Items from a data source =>
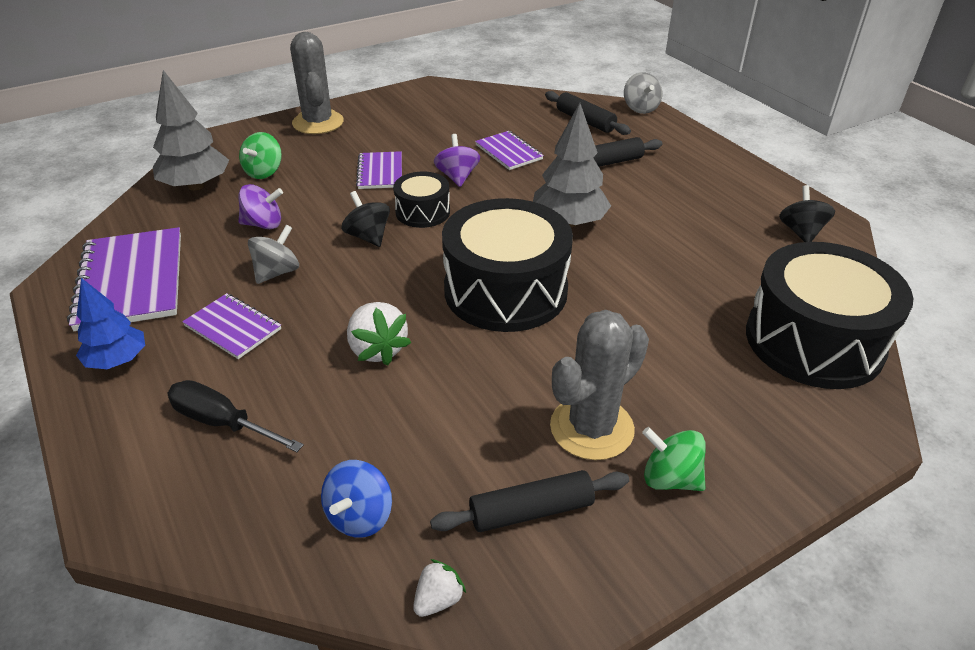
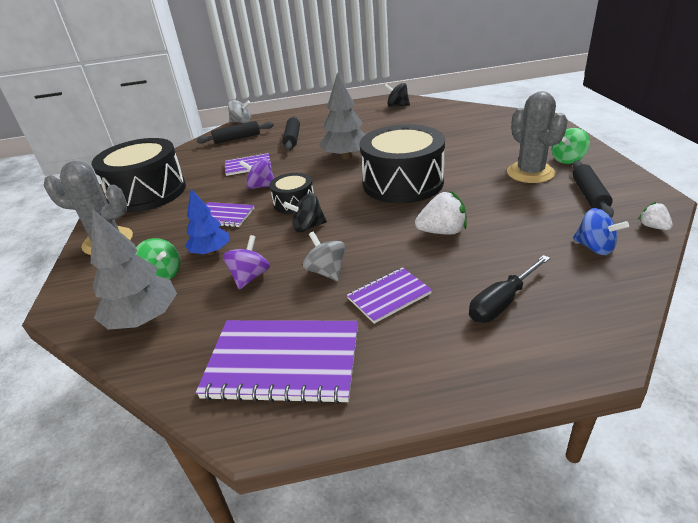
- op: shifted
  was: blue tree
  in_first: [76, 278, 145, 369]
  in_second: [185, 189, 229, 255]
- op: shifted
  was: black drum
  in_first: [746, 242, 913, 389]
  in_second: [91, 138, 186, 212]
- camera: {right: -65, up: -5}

Work request =>
The data above must be given back verbatim, minus its images.

Task result =>
- op: shifted
  was: blue tree
  in_first: [76, 278, 145, 369]
  in_second: [185, 189, 229, 255]
- op: shifted
  was: black drum
  in_first: [746, 242, 913, 389]
  in_second: [91, 138, 186, 212]
- camera: {right: -65, up: -5}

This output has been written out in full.